What to do
In the following material, identify every line holding the string "brown" and return it.

<<<<

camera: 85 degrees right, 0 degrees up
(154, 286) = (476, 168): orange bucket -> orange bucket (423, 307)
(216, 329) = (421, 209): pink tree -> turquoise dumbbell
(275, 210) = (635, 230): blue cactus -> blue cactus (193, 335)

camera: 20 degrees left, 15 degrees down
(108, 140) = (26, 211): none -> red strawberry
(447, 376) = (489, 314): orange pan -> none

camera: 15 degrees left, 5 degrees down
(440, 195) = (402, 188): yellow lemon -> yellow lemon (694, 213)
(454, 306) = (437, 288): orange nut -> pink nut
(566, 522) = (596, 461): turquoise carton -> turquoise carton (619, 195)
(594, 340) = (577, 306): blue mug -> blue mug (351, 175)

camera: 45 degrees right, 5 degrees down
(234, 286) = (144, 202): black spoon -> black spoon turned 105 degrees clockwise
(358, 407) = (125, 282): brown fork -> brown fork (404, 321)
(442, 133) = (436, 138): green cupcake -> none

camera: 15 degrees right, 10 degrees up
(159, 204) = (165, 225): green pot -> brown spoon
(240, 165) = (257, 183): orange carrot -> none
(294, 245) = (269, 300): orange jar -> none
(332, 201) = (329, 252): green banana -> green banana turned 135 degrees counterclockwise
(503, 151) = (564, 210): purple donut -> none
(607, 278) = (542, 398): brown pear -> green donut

>>>>

Task solution
(358, 407) = (125, 282): brown fork -> brown fork (404, 321)
(159, 204) = (165, 225): green pot -> brown spoon
(607, 278) = (542, 398): brown pear -> green donut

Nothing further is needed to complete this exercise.